WORK REQUEST: Collect all lines from the records below that include the word "none".
(EXERCISE MATERIAL Opens)
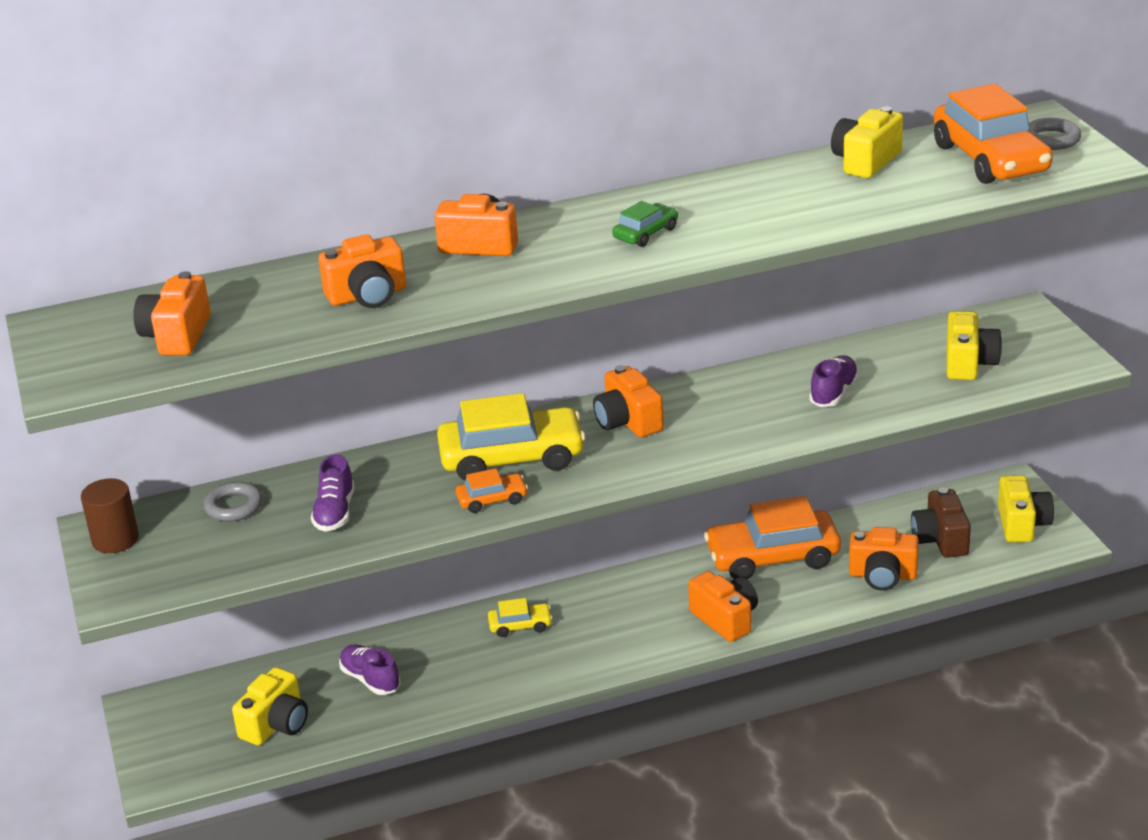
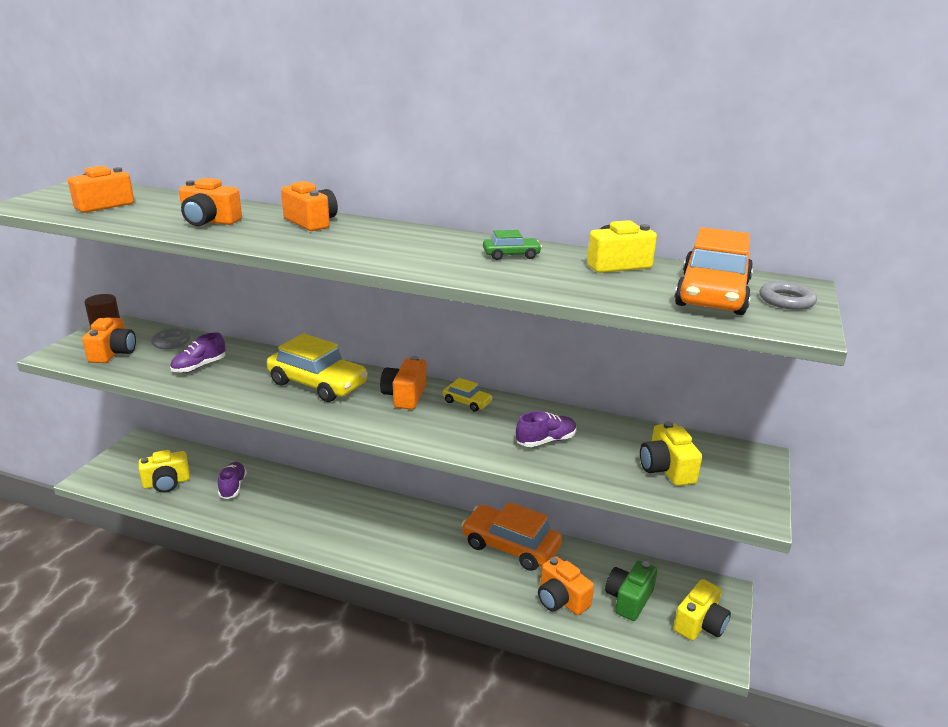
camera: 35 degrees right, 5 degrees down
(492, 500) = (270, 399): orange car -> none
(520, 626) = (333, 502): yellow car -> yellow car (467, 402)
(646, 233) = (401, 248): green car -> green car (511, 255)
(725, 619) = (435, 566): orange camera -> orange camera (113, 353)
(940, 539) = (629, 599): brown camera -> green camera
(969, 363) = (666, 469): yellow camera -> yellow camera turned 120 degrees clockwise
(EXERCISE MATERIAL Closes)
(EXERCISE MATERIAL Opens)
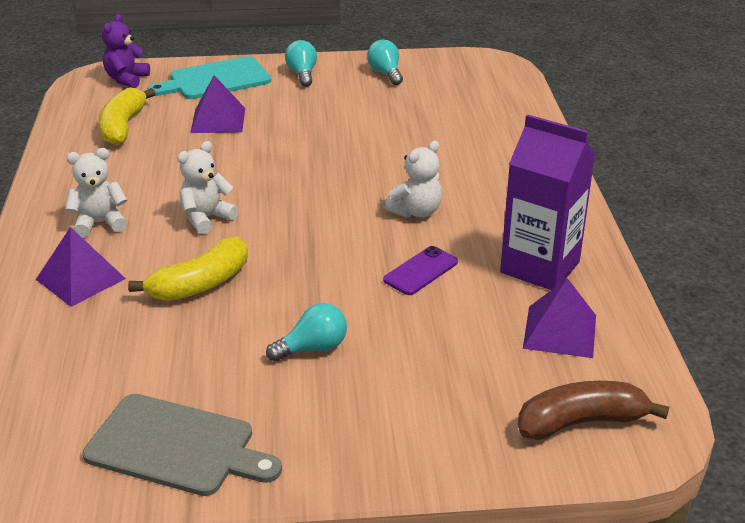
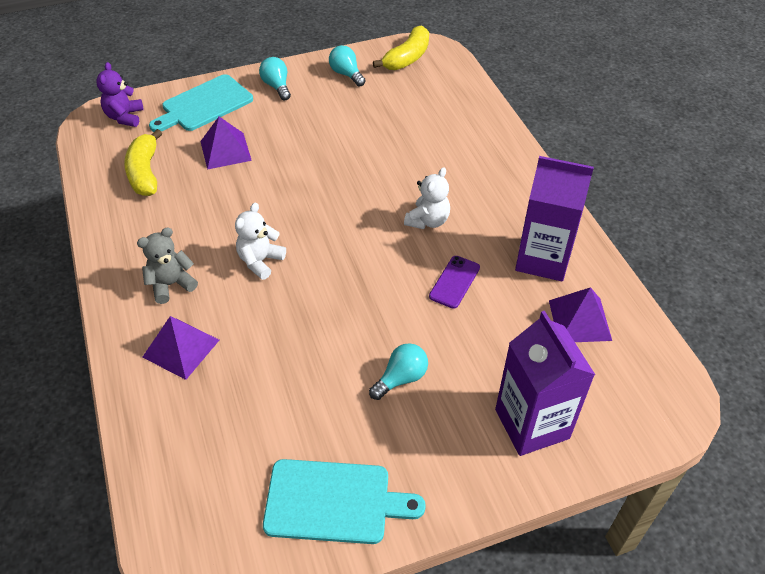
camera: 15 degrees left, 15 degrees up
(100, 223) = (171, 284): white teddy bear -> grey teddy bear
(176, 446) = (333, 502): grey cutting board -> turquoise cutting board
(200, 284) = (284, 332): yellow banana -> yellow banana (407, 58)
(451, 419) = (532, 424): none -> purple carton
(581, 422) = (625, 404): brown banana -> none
(EXERCISE MATERIAL Closes)
ANSWER BELOW:
(492, 500) = (270, 399): orange car -> none
(451, 419) = (532, 424): none -> purple carton
(581, 422) = (625, 404): brown banana -> none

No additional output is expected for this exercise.